----- Listing

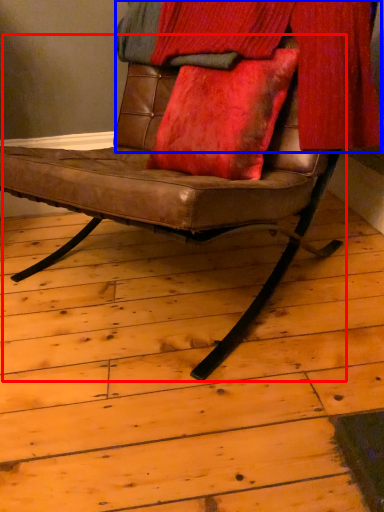
Question: Which object appears closest to the camera in this image, chair (highlighted by a red box) or curtain (highlighted by a blue box)?

Choices:
 (A) chair
 (B) curtain

Answer: (A)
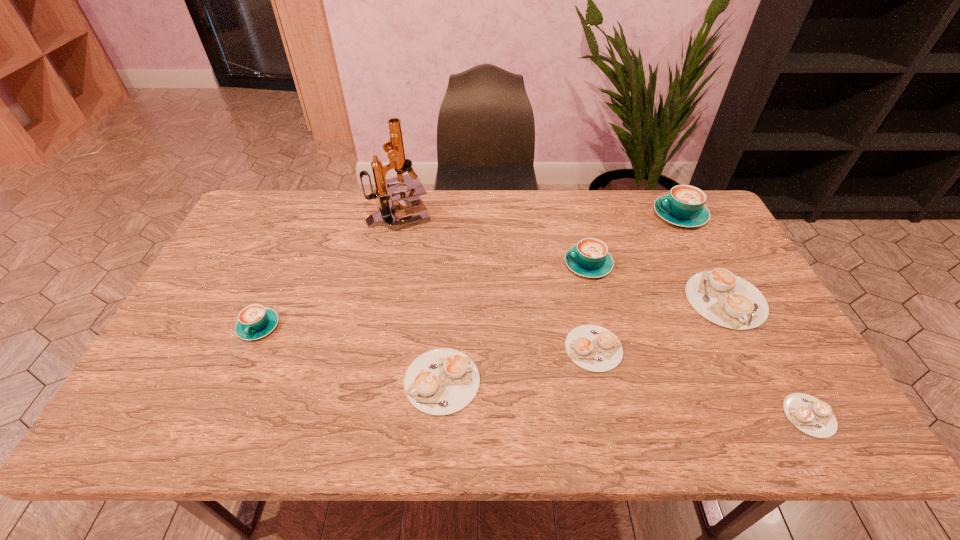
The width and height of the screenshot is (960, 540). Find the location of `free location located 0.080m with the handle on the right side of the second biggest turquoise cappuccino`. free location located 0.080m with the handle on the right side of the second biggest turquoise cappuccino is located at coordinates (x=538, y=265).

Find the location of a particular element. blank area located with the handle on the right side of the second biggest turquoise cappuccino is located at coordinates (538, 265).

Where is `free space located 0.390m with the handle on the right side of the second biggest turquoise cappuccino`? free space located 0.390m with the handle on the right side of the second biggest turquoise cappuccino is located at coordinates (435, 265).

Locate an element on the screen. The image size is (960, 540). vacant area located with the handle on the right side of the fifth shortest cappuccino is located at coordinates (214, 429).

This screenshot has height=540, width=960. Find the location of `vacant area situated on the left of the biggest white cappuccino`. vacant area situated on the left of the biggest white cappuccino is located at coordinates (558, 300).

This screenshot has width=960, height=540. I want to click on vacant region located on the right of the third smallest white cappuccino, so click(585, 381).

Find the location of a particular element. vacant space located on the left of the sixth tallest cappuccino is located at coordinates (419, 348).

The height and width of the screenshot is (540, 960). Identify the location of free space located on the back of the smallest white cappuccino. (755, 317).

Locate an element on the screen. The image size is (960, 540). microscope positioned at the far edge is located at coordinates (385, 189).

Where is `cappuccino that is at the far edge`? The image size is (960, 540). cappuccino that is at the far edge is located at coordinates 684,206.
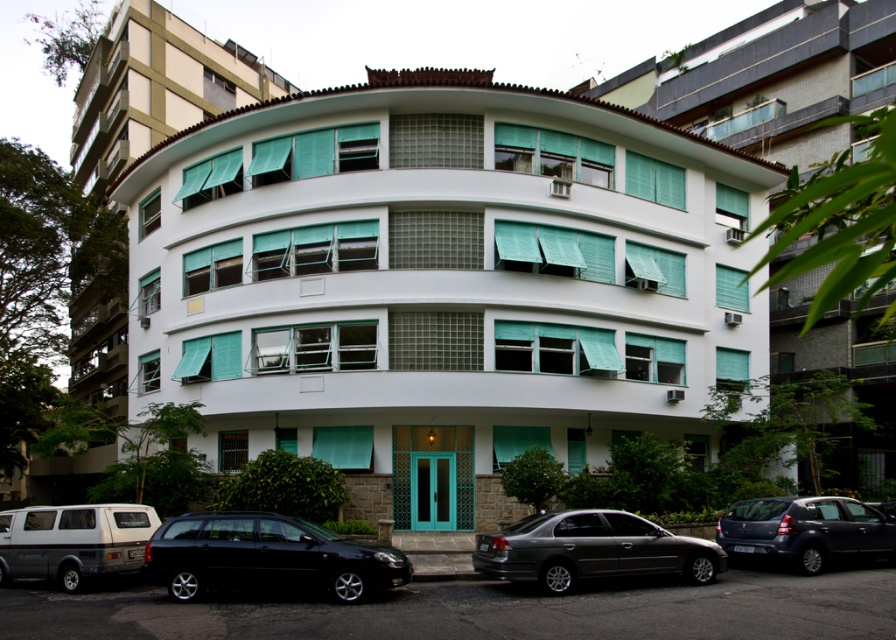
Question: Does white matte van at lower left have a smaller size compared to dark gray metallic car at lower right?

Choices:
 (A) no
 (B) yes

Answer: (B)

Question: Does black matte station wagon at lower left have a lesser width compared to metallic gray sedan at center?

Choices:
 (A) yes
 (B) no

Answer: (A)

Question: Among these objects, which one is farthest from the camera?

Choices:
 (A) white matte van at lower left
 (B) metallic gray sedan at center

Answer: (A)

Question: Among these points, which one is farthest from the camera?

Choices:
 (A) (672, 552)
 (B) (767, 522)
 (C) (95, 547)
 (D) (303, 563)

Answer: (B)

Question: Does black matte station wagon at lower left lie behind white matte van at lower left?

Choices:
 (A) yes
 (B) no

Answer: (B)

Question: Among these points, which one is nearest to the camera?

Choices:
 (A) (582, 556)
 (B) (817, 506)

Answer: (A)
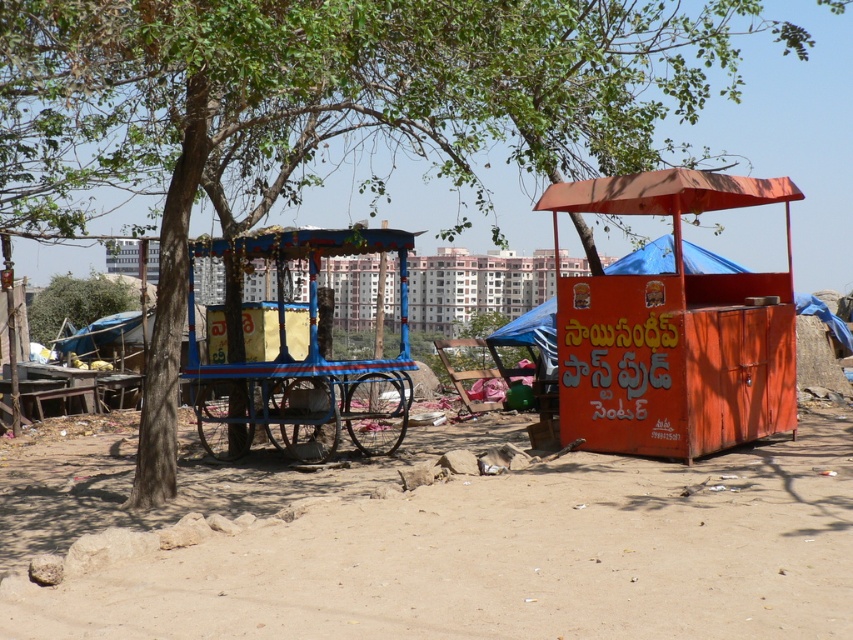
You are planning to set up a small tent in the outdoor scene. The dusty sand at lower center and the green leafy tree at center are in your path. Which location would provide a more stable base for the tent, and why?

The green leafy tree at center provides a more stable base for the tent because the dusty sand at lower center is thinner, making it less stable compared to the area around the tree.

You are standing in front of the blue painted wood cart at center and the blue fabric canopy at center. Which object is nearer to you?

The blue painted wood cart at center is closer to the viewer than the blue fabric canopy at center.

You are a customer looking to buy a drink. You see an orange painted cart at right and a blue fabric canopy at center. Which structure is taller where you can find a drink vendor?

----------

● **Job**
Rewrite all of the data above, replacing each "cappuccino" with "latte" and keeping everything else the same. Leave the pictures out.

● **Answer to this task**
Question: Which object appears closest to the camera in this image, chair (highlighted by a red box) or curtain (highlighted by a blue box)?

Choices:
 (A) chair
 (B) curtain

Answer: (A)
The width and height of the screenshot is (960, 540). Find the location of `free location located 0.080m with the handle on the right side of the second biggest turquoise latte`. free location located 0.080m with the handle on the right side of the second biggest turquoise latte is located at coordinates (x=538, y=265).

Find the location of a particular element. blank area located with the handle on the right side of the second biggest turquoise latte is located at coordinates (538, 265).

Where is `free space located 0.390m with the handle on the right side of the second biggest turquoise latte`? free space located 0.390m with the handle on the right side of the second biggest turquoise latte is located at coordinates (435, 265).

Locate an element on the screen. The image size is (960, 540). vacant area located with the handle on the right side of the fifth shortest latte is located at coordinates (214, 429).

This screenshot has height=540, width=960. Find the location of `vacant area situated on the left of the biggest white latte`. vacant area situated on the left of the biggest white latte is located at coordinates (558, 300).

This screenshot has width=960, height=540. I want to click on vacant region located on the right of the third smallest white latte, so click(585, 381).

Find the location of a particular element. vacant space located on the left of the sixth tallest latte is located at coordinates (419, 348).

The height and width of the screenshot is (540, 960). Identify the location of free space located on the back of the smallest white latte. (755, 317).

Locate an element on the screen. The image size is (960, 540). microscope positioned at the far edge is located at coordinates (385, 189).

Where is `latte that is at the far edge`? The image size is (960, 540). latte that is at the far edge is located at coordinates 684,206.
Question: Does white matte van at lower left have a smaller size compared to dark gray metallic car at lower right?

Choices:
 (A) no
 (B) yes

Answer: (B)

Question: Does black matte station wagon at lower left have a lesser width compared to metallic gray sedan at center?

Choices:
 (A) yes
 (B) no

Answer: (A)

Question: Among these objects, which one is farthest from the camera?

Choices:
 (A) white matte van at lower left
 (B) metallic gray sedan at center

Answer: (A)

Question: Among these points, which one is farthest from the camera?

Choices:
 (A) (672, 552)
 (B) (767, 522)
 (C) (95, 547)
 (D) (303, 563)

Answer: (B)

Question: Does black matte station wagon at lower left lie behind white matte van at lower left?

Choices:
 (A) yes
 (B) no

Answer: (B)

Question: Among these points, which one is nearest to the camera?

Choices:
 (A) (582, 556)
 (B) (817, 506)

Answer: (A)
You are planning to set up a small tent in the outdoor scene. The dusty sand at lower center and the green leafy tree at center are in your path. Which location would provide a more stable base for the tent, and why?

The green leafy tree at center provides a more stable base for the tent because the dusty sand at lower center is thinner, making it less stable compared to the area around the tree.

You are standing in front of the blue painted wood cart at center and the blue fabric canopy at center. Which object is nearer to you?

The blue painted wood cart at center is closer to the viewer than the blue fabric canopy at center.

You are a customer looking to buy a drink. You see an orange painted cart at right and a blue fabric canopy at center. Which structure is taller where you can find a drink vendor?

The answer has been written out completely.